= To do =
Keep to one stretch of the data below, the lines from the one with "tan brick F4 level" up to and including the one with "tan round brick G5", and return that stretch exactly.

= Given data =

━━━━━━━━━━━━━━━━

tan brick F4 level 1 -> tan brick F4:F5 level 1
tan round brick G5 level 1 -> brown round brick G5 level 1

━━━━━━━━━━━━━━━━

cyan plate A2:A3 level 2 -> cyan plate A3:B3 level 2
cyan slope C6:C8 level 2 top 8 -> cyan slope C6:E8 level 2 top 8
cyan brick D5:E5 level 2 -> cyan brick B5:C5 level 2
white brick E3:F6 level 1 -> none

━━━━━━━━━━━━━━━━

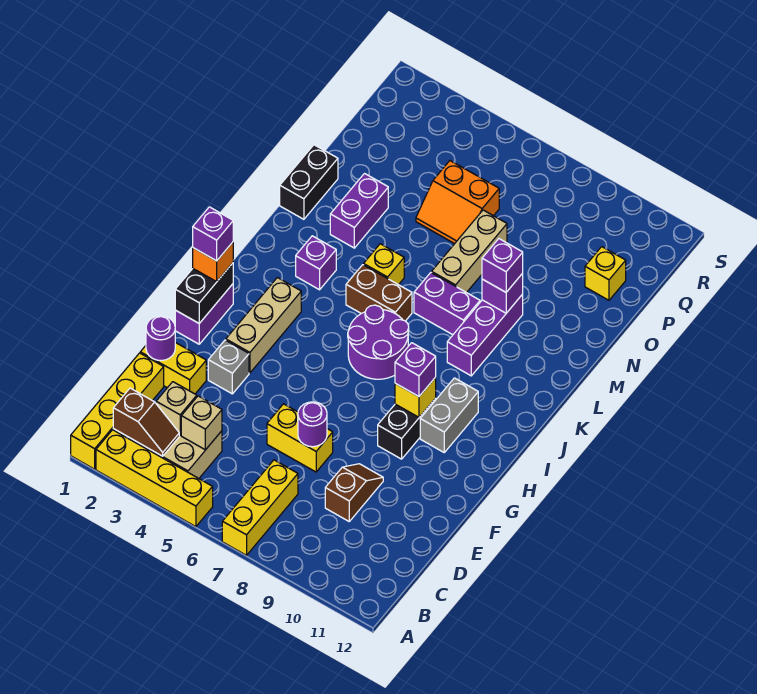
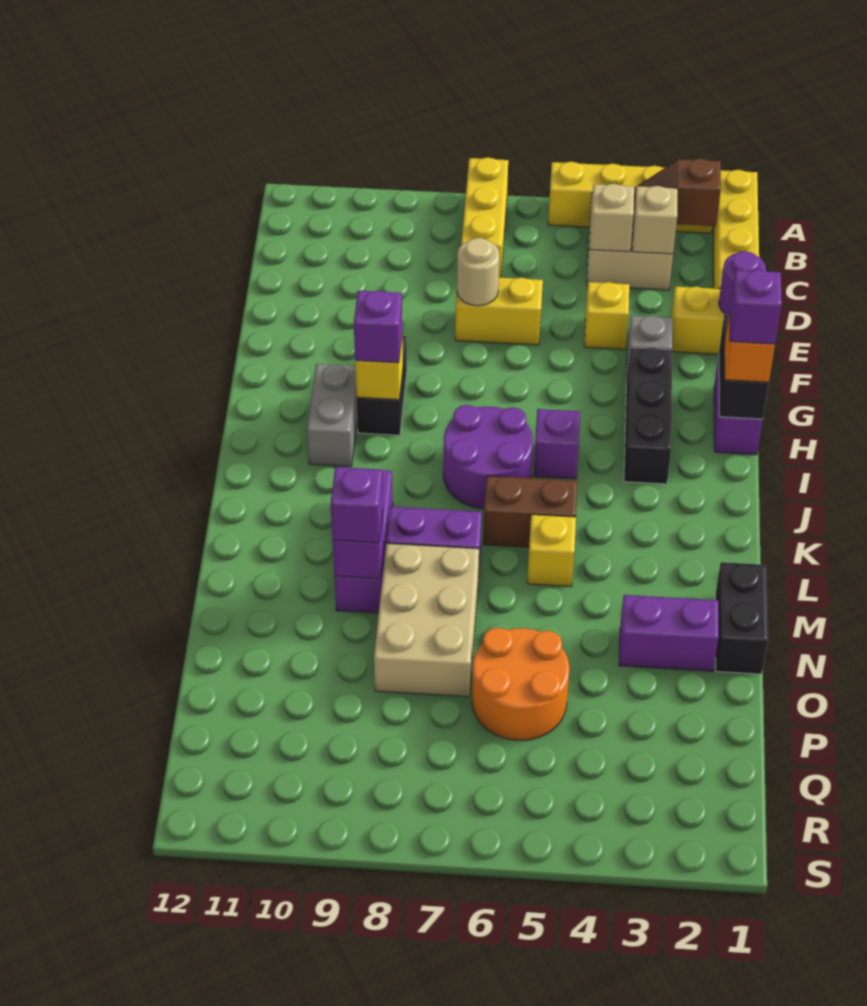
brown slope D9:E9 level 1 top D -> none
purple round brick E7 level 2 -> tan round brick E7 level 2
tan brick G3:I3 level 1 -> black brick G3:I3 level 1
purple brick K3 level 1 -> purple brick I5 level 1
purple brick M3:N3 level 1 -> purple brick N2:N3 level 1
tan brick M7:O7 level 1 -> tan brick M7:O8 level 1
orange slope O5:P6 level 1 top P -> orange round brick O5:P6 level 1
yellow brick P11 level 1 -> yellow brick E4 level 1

━━━━━━━━━━━━━━━━

= Output for this exercise =
tan brick F4 level 1 -> tan brick F4:F5 level 1
tan round brick G5 level 1 -> brown round brick G5 level 1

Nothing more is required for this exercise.